[[ Data excerpts, beginning ]]

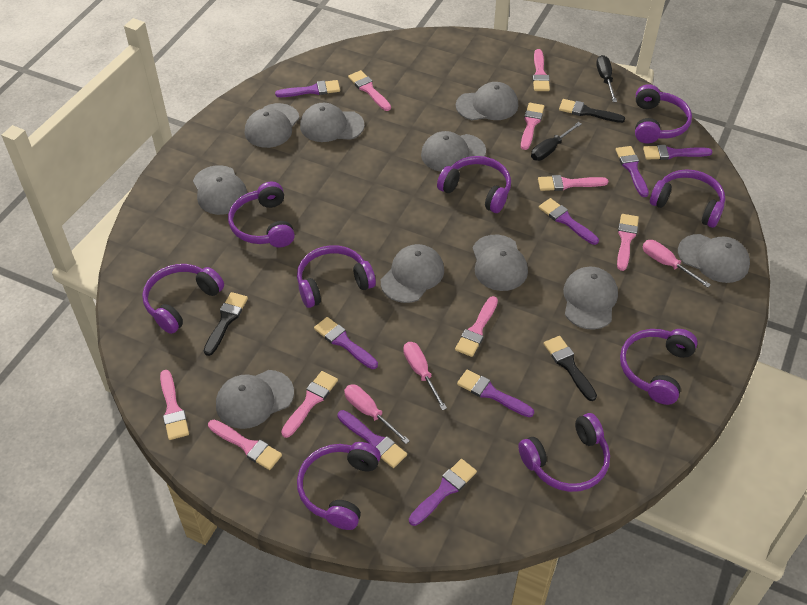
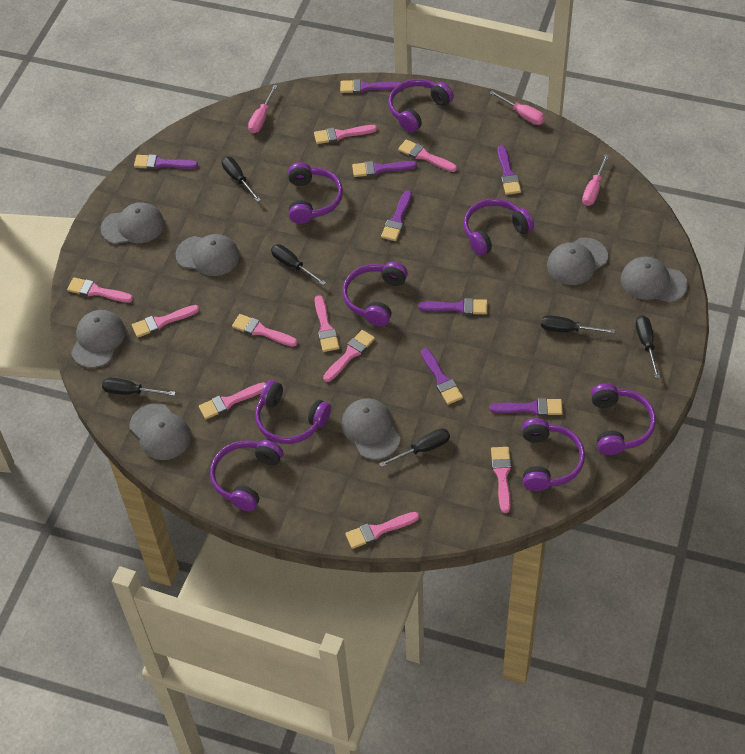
black brush: 3 -> 0
black screwdriver: 2 -> 6
grey cap: 10 -> 7
pink brush: 9 -> 10
purple headphones: 9 -> 8

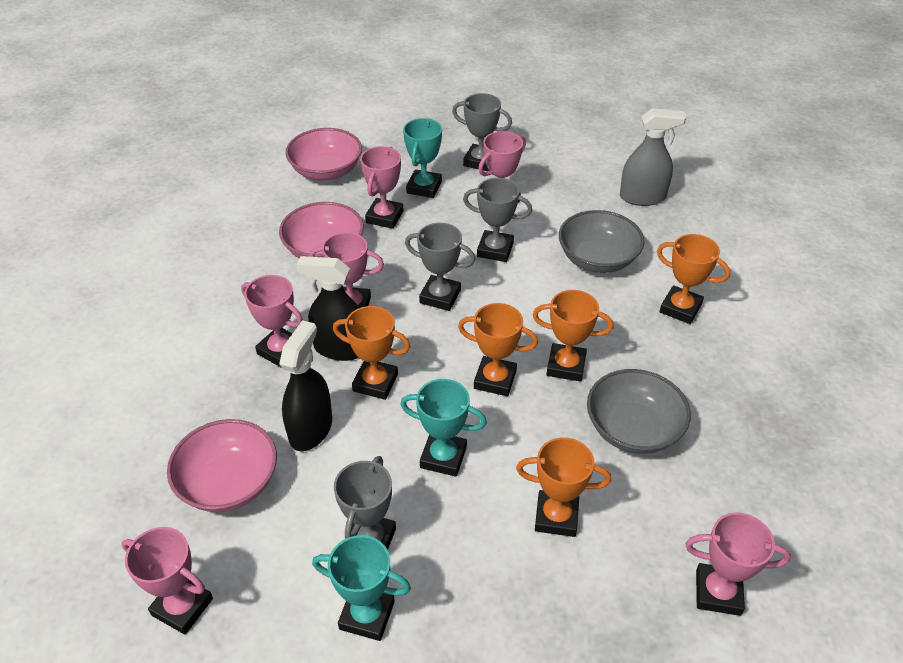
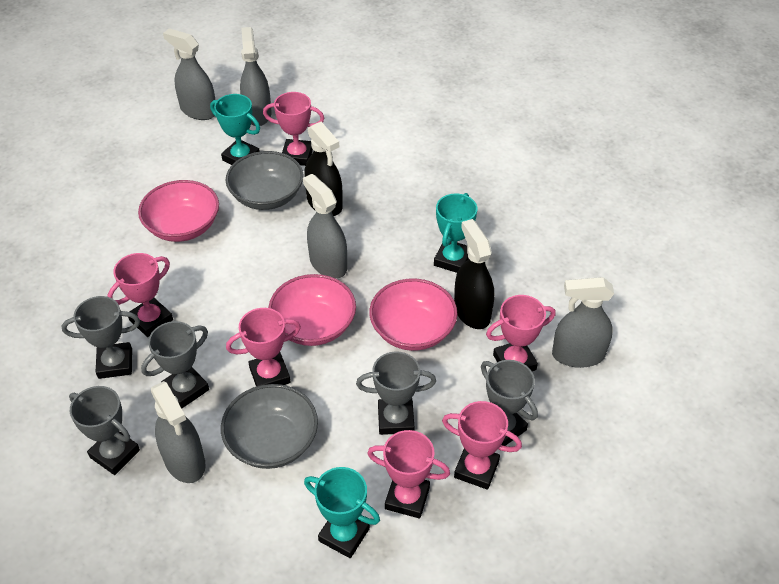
grey spray bottle: 1 -> 5
grey trophy: 4 -> 5
orange trophy: 5 -> 0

[[ Data excerpts, end ]]

# Task statement:
Transcribe the records above exactly as they appear, leaving out any pictures.

# Reply to the exercise:
black brush: 3 -> 0
black screwdriver: 2 -> 6
grey cap: 10 -> 7
pink brush: 9 -> 10
purple headphones: 9 -> 8

grey spray bottle: 1 -> 5
grey trophy: 4 -> 5
orange trophy: 5 -> 0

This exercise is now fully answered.